The task>
Check every line of the data and copy the ones where "none" appears.

Data to use>

═══

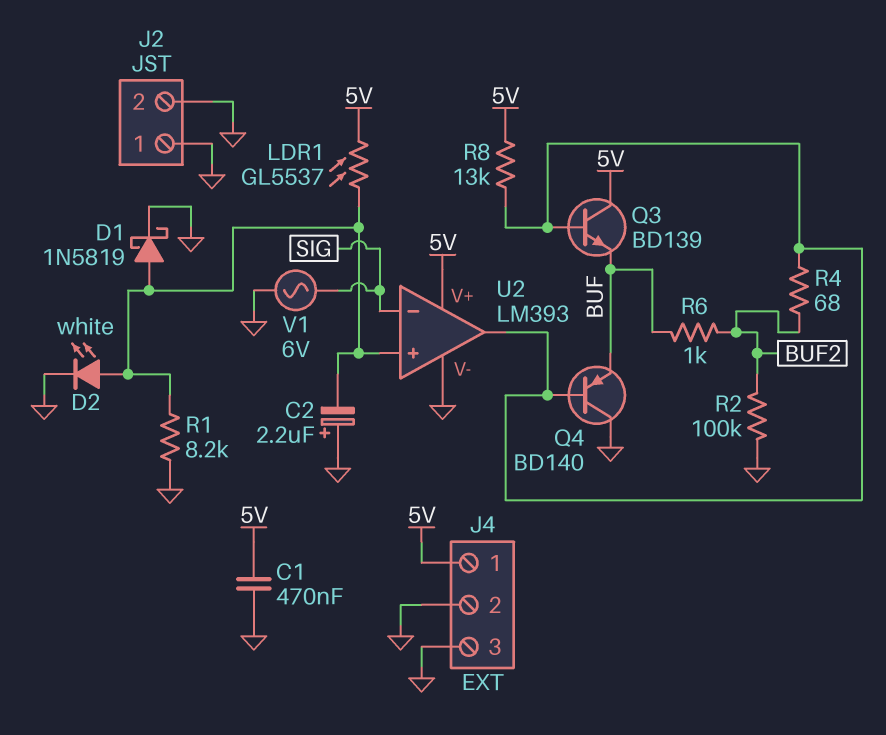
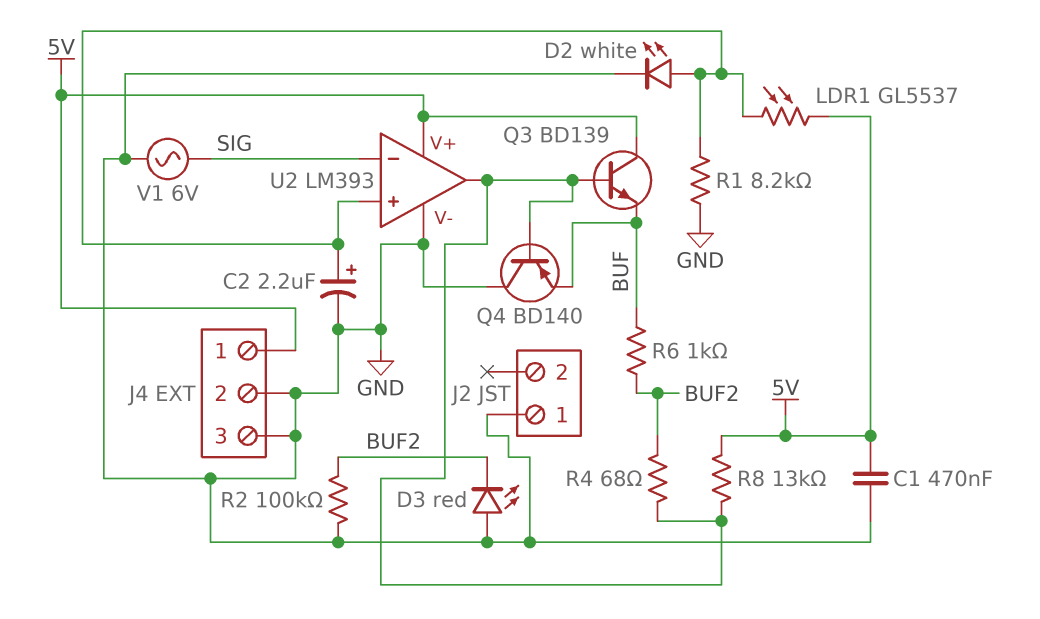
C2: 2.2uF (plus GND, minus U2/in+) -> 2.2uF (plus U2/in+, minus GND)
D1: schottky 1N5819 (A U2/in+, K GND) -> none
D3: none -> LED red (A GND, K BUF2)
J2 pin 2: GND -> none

═══

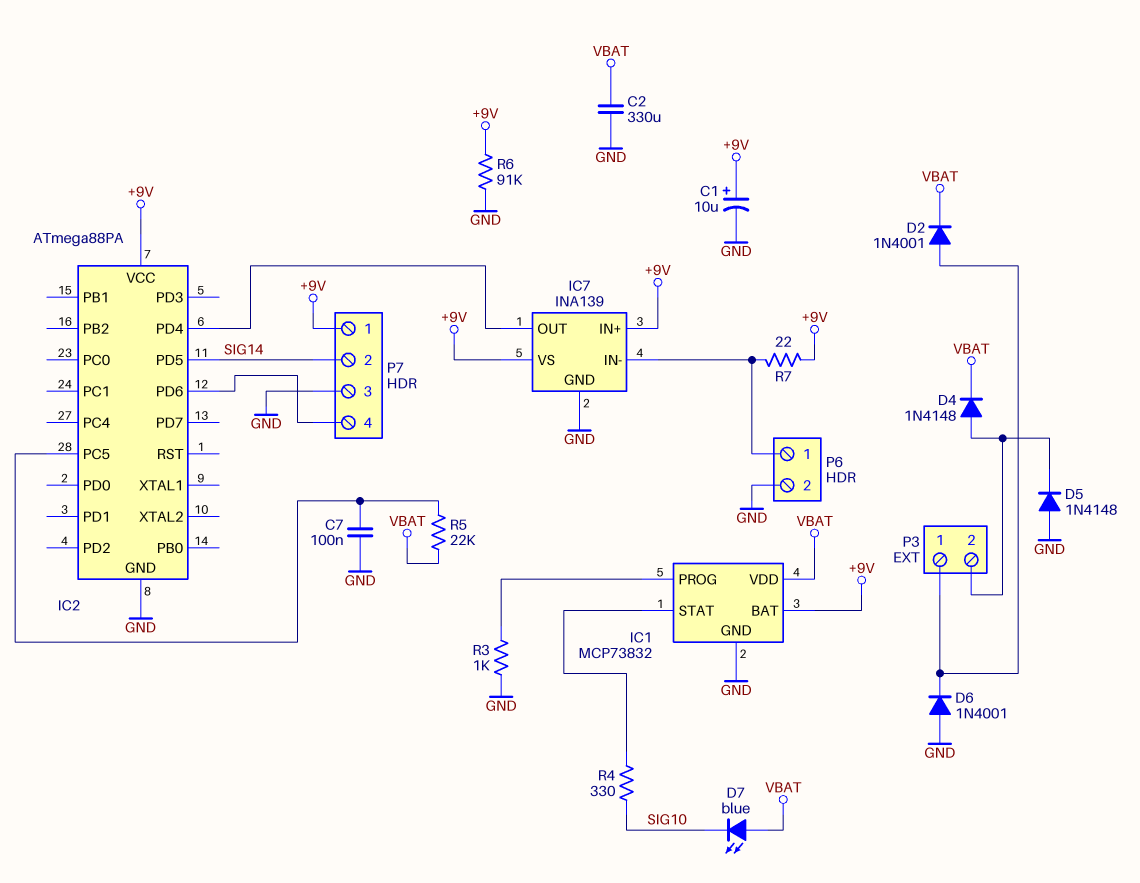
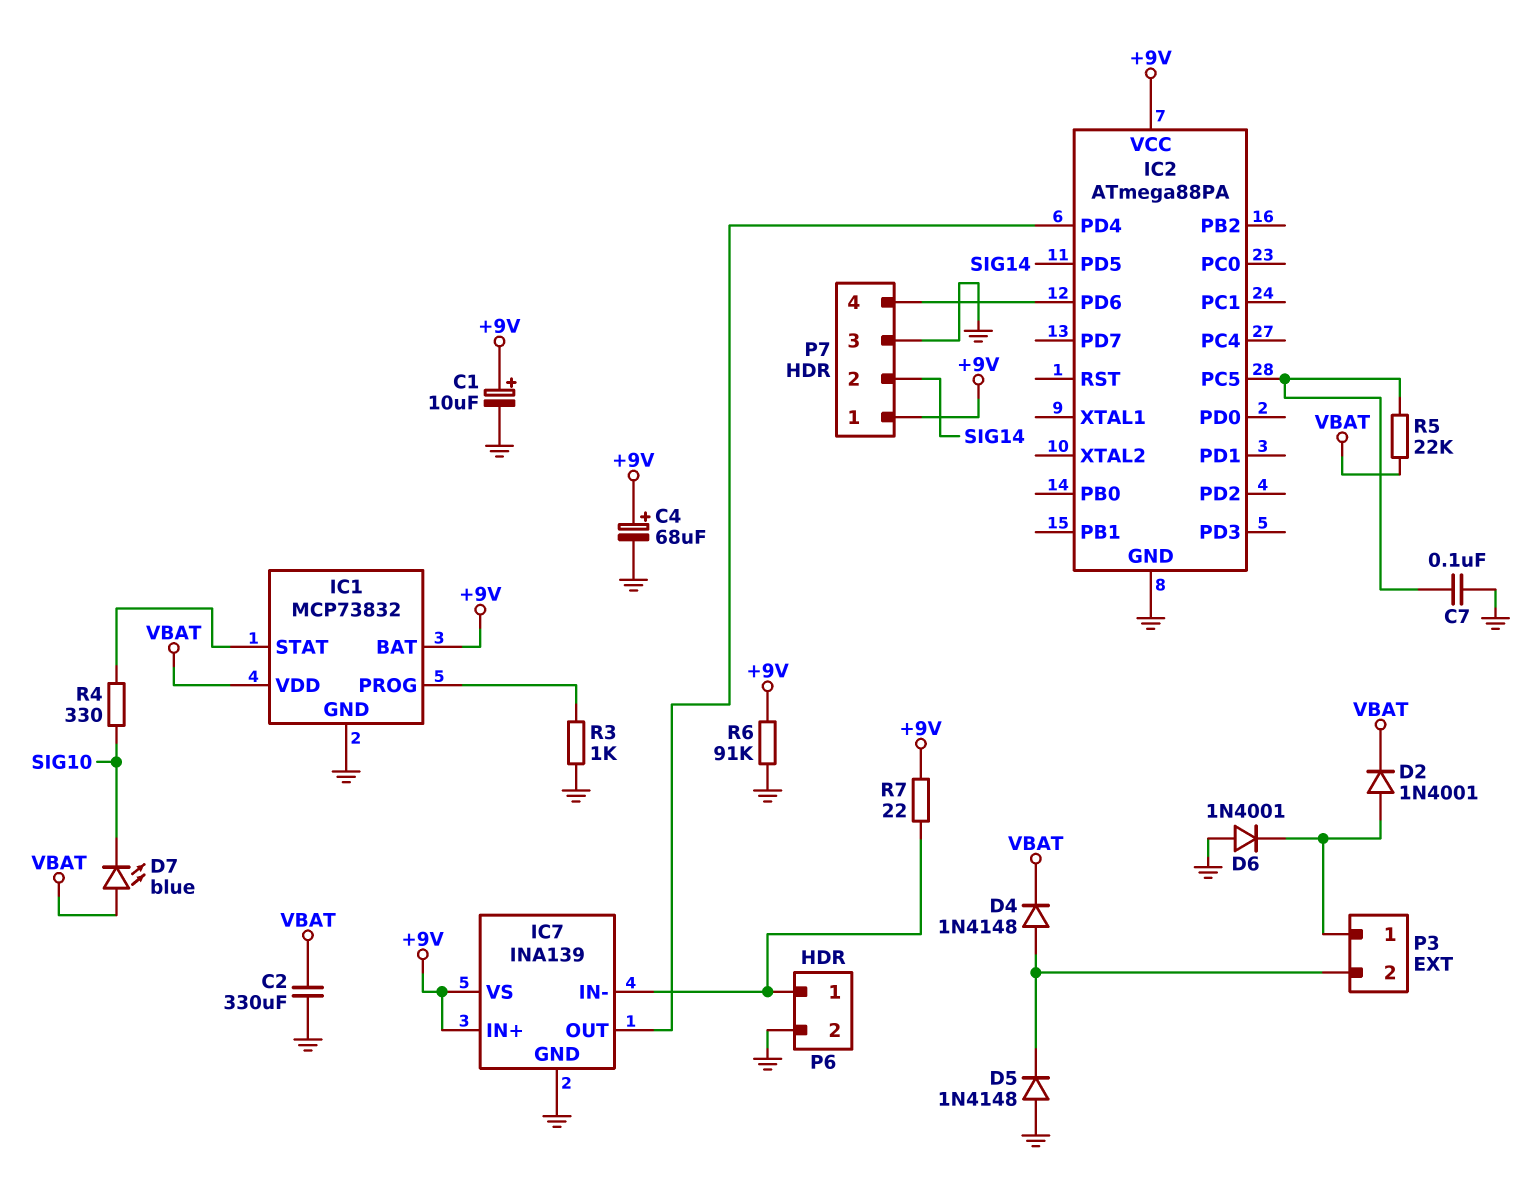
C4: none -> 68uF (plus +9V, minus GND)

═══

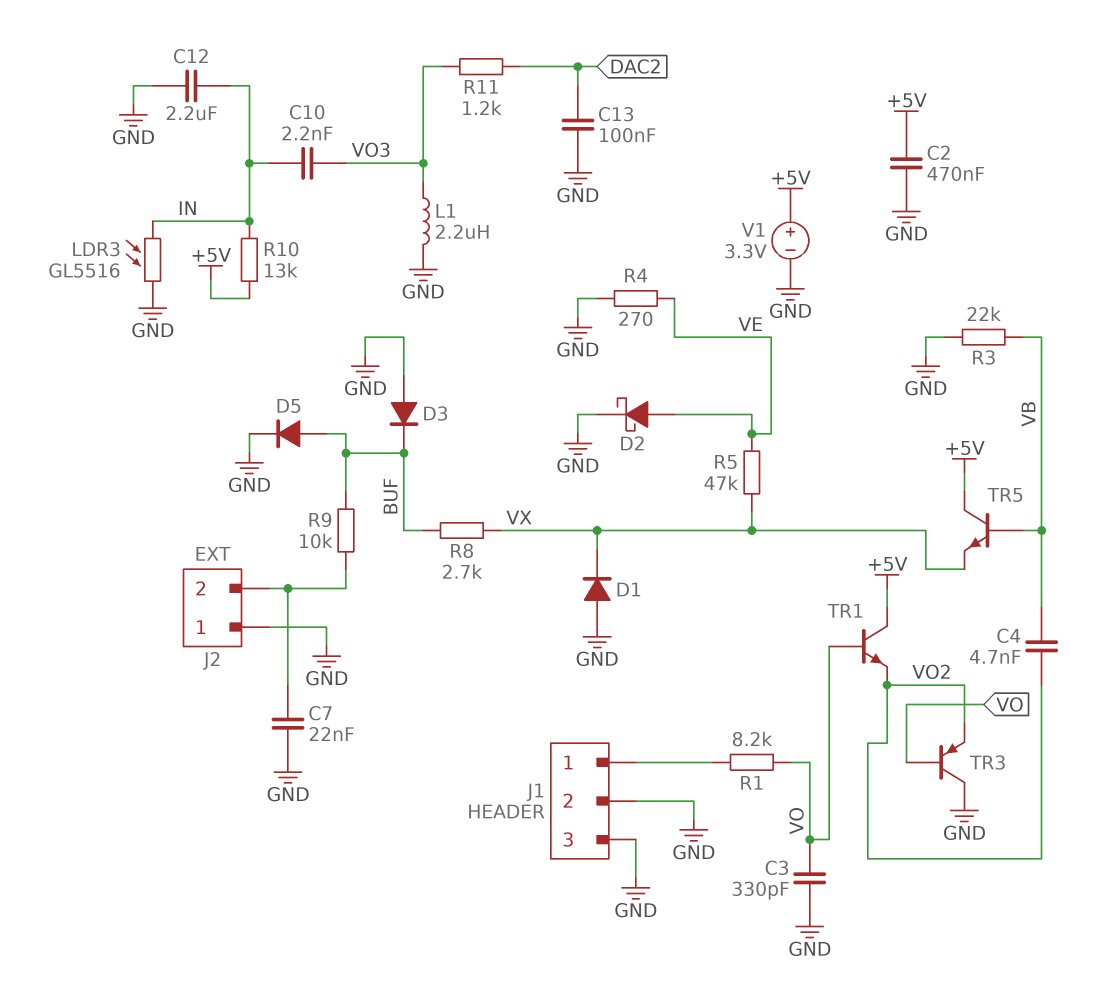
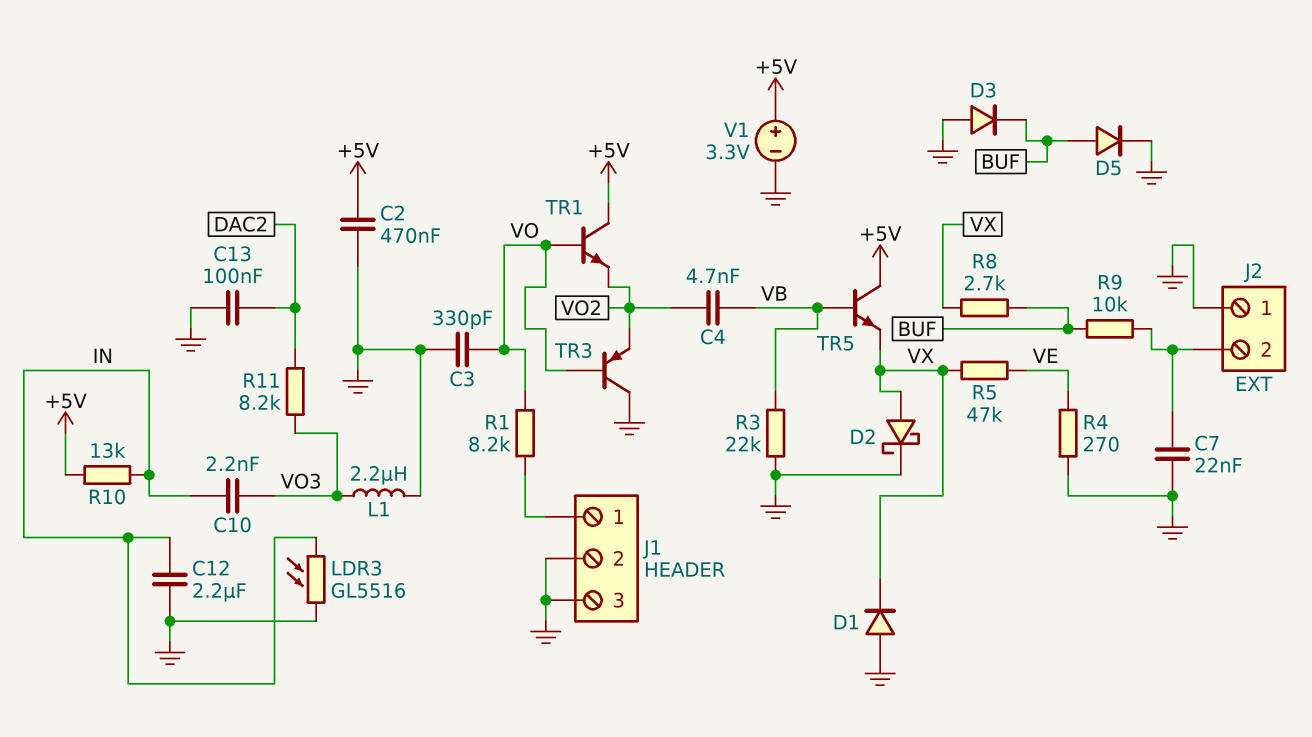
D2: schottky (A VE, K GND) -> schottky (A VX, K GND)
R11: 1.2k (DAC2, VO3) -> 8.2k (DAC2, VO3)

═══

Solution to this problem>
D1: schottky 1N5819 (A U2/in+, K GND) -> none
D3: none -> LED red (A GND, K BUF2)
J2 pin 2: GND -> none
C4: none -> 68uF (plus +9V, minus GND)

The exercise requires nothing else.